Goal of the exercise.
Pick every line from the data below that contains the string "XSHUT" and copy it.

START Data

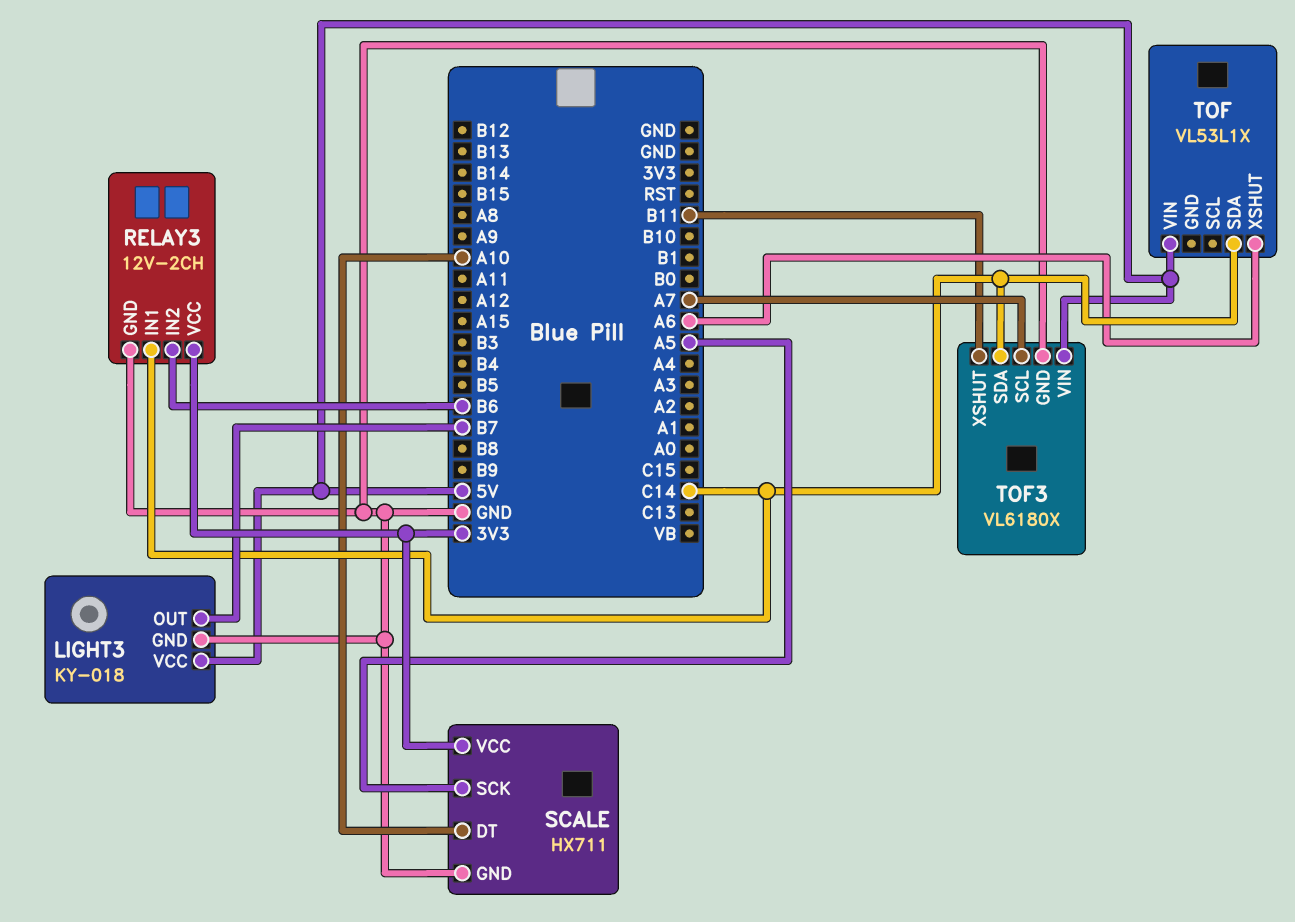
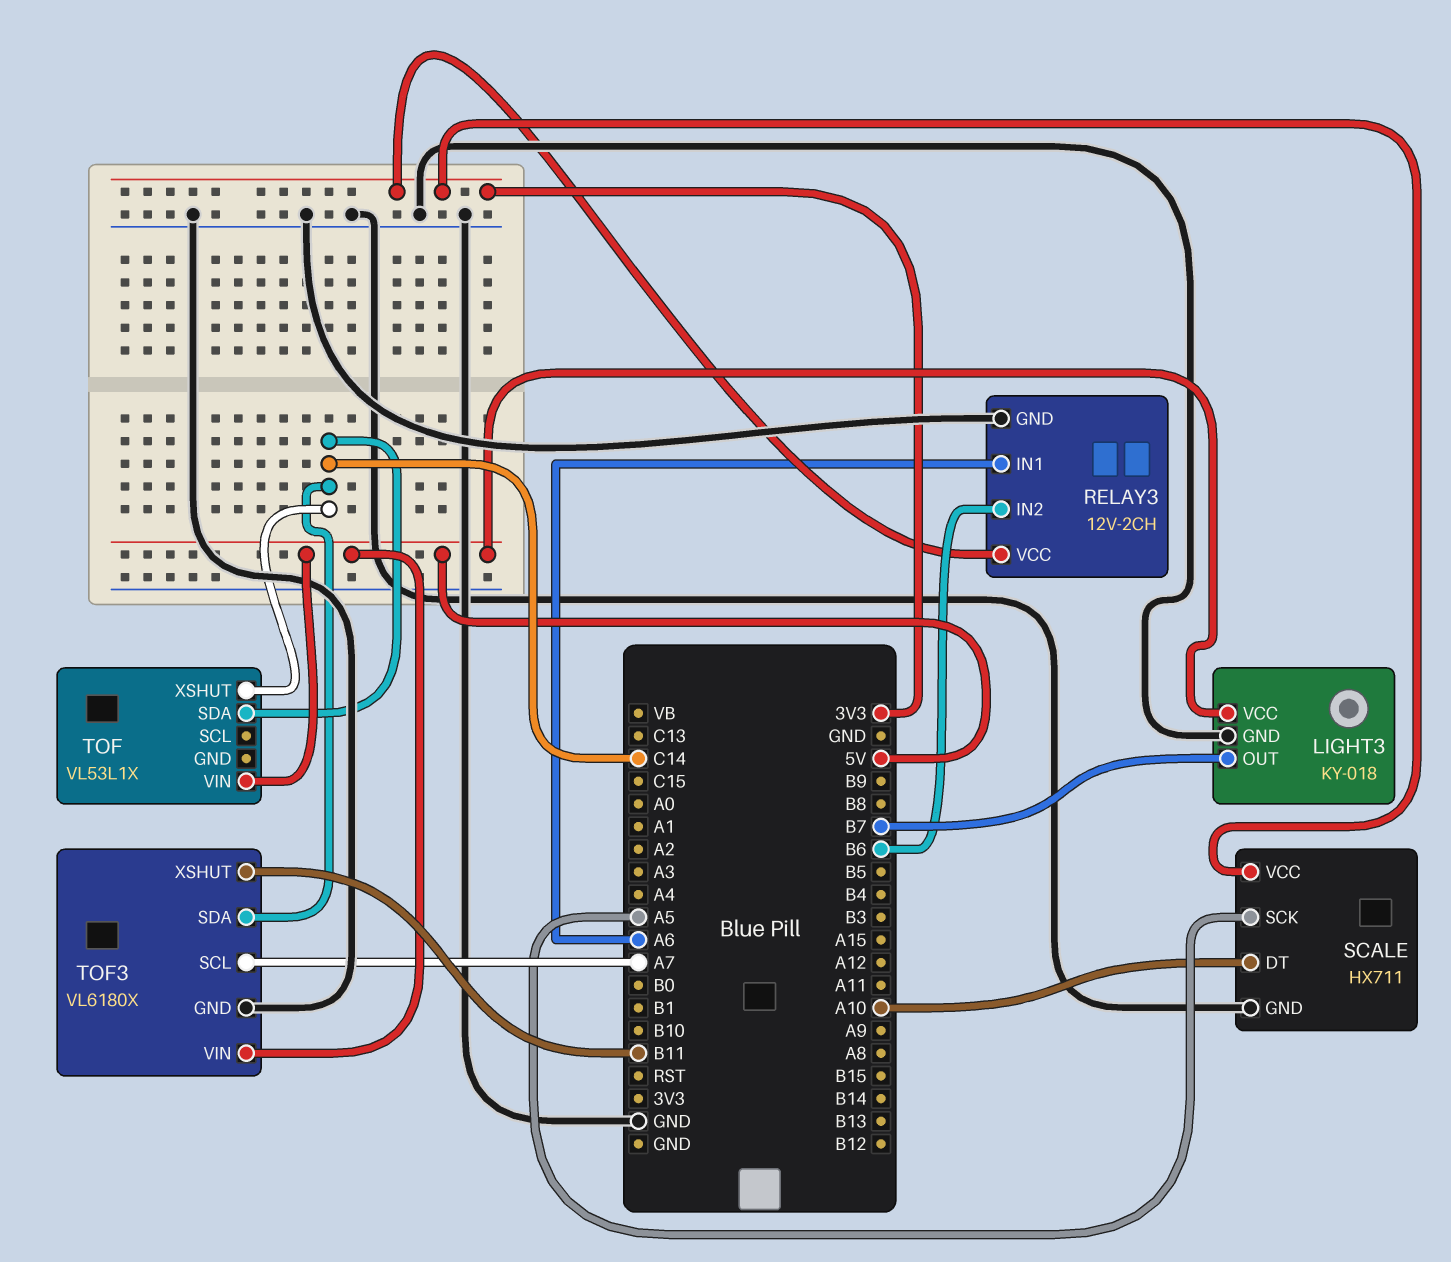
RELAY3 pin IN1: C14 -> A6
TOF pin XSHUT: A6 -> C14

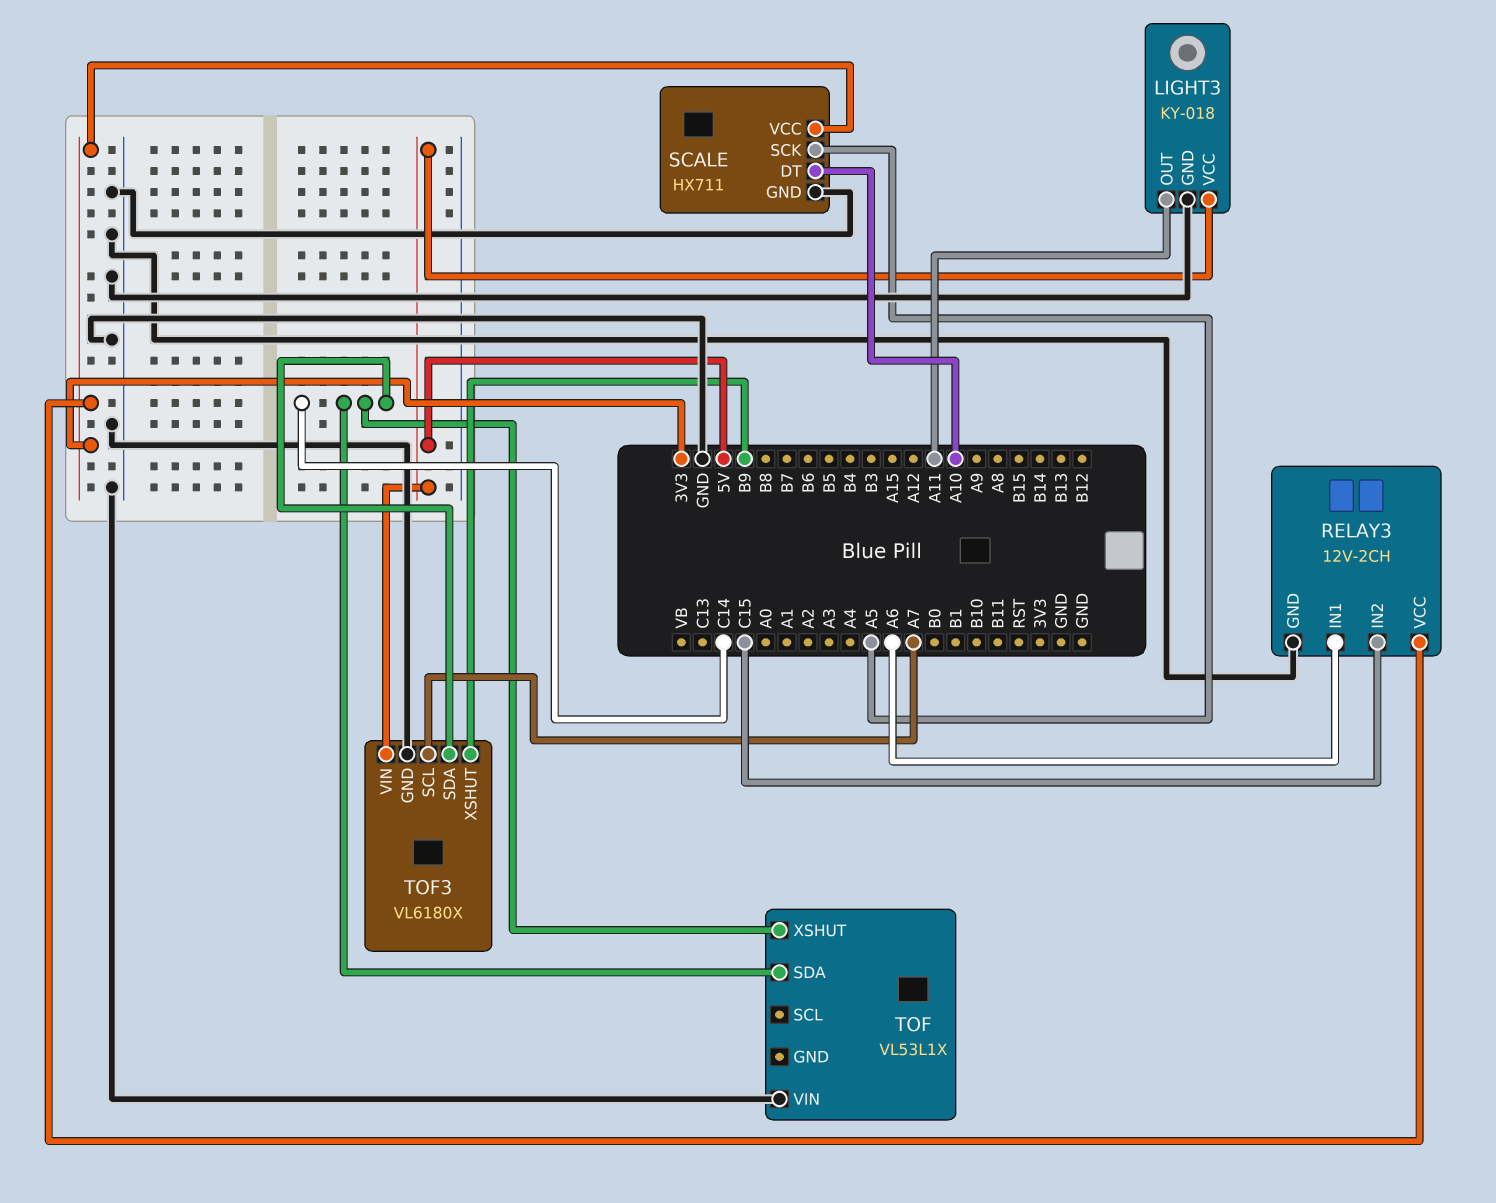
LIGHT3 pin OUT: B7 -> A11
RELAY3 pin IN2: B6 -> C15
TOF pin VIN: 5V -> GND
TOF3 pin XSHUT: B11 -> B9

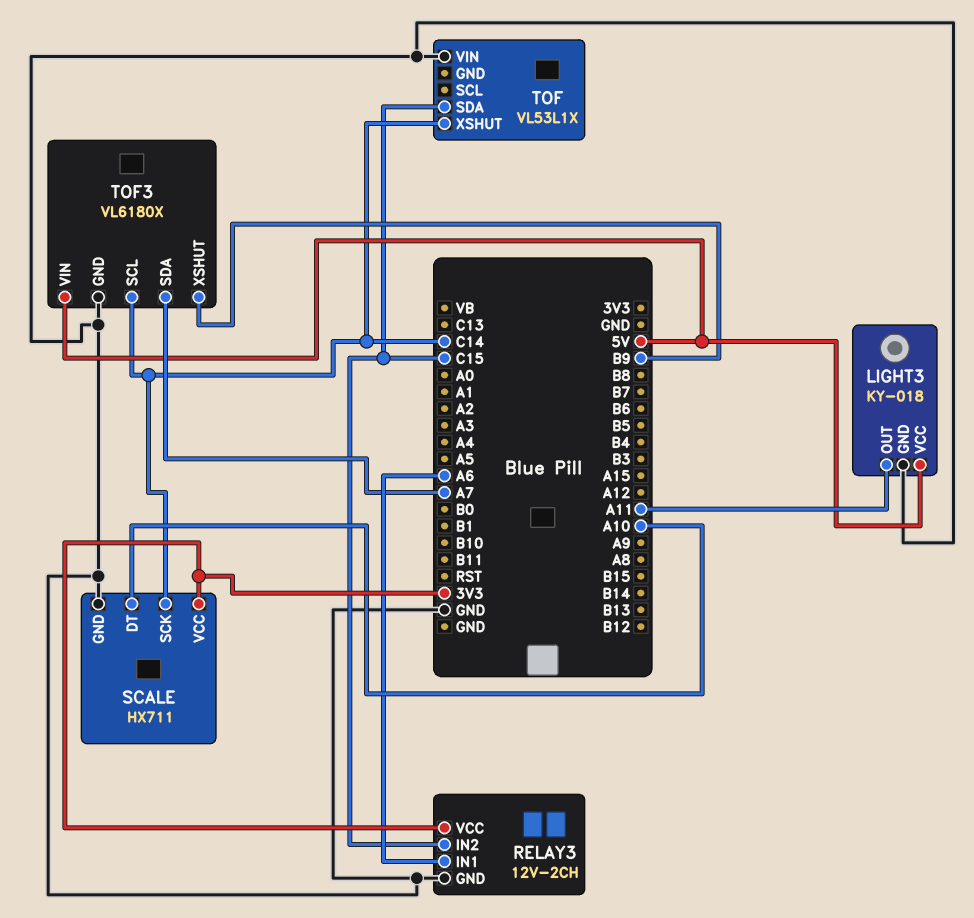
SCALE pin SCK: A5 -> C14
TOF pin SDA: C14 -> C15
TOF3 pin SCL: A7 -> C14
TOF3 pin SDA: C14 -> A7

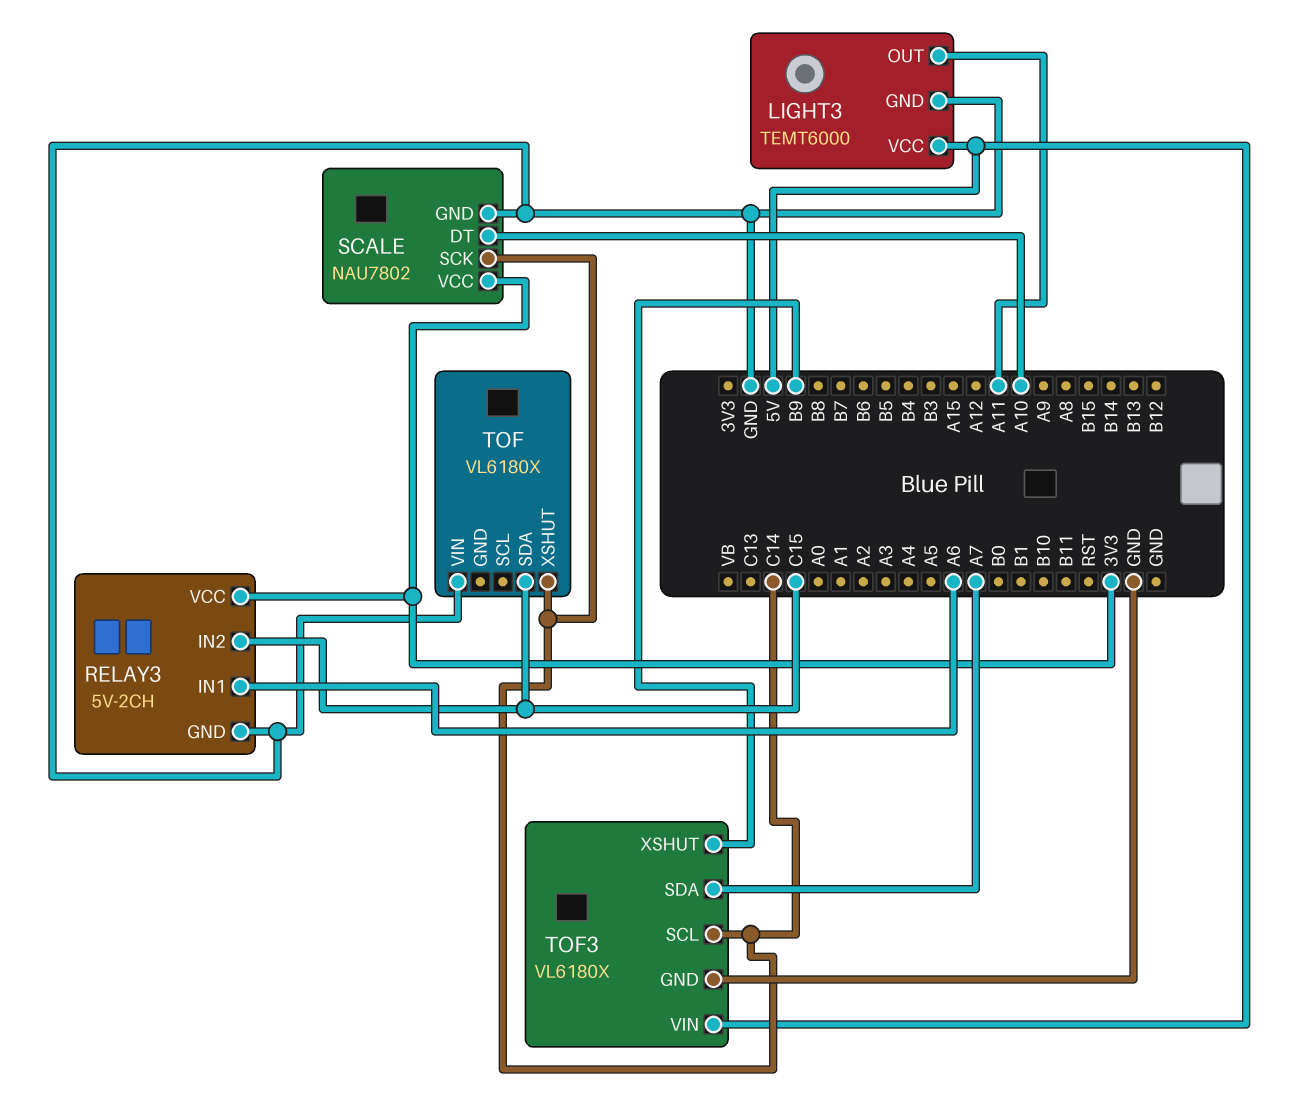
LIGHT3: KY-018 -> TEMT6000
RELAY3: 12V-2CH -> 5V-2CH
SCALE: HX711 -> NAU7802
TOF: VL53L1X -> VL6180X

END Data

Answer to this problem.
TOF pin XSHUT: A6 -> C14
TOF3 pin XSHUT: B11 -> B9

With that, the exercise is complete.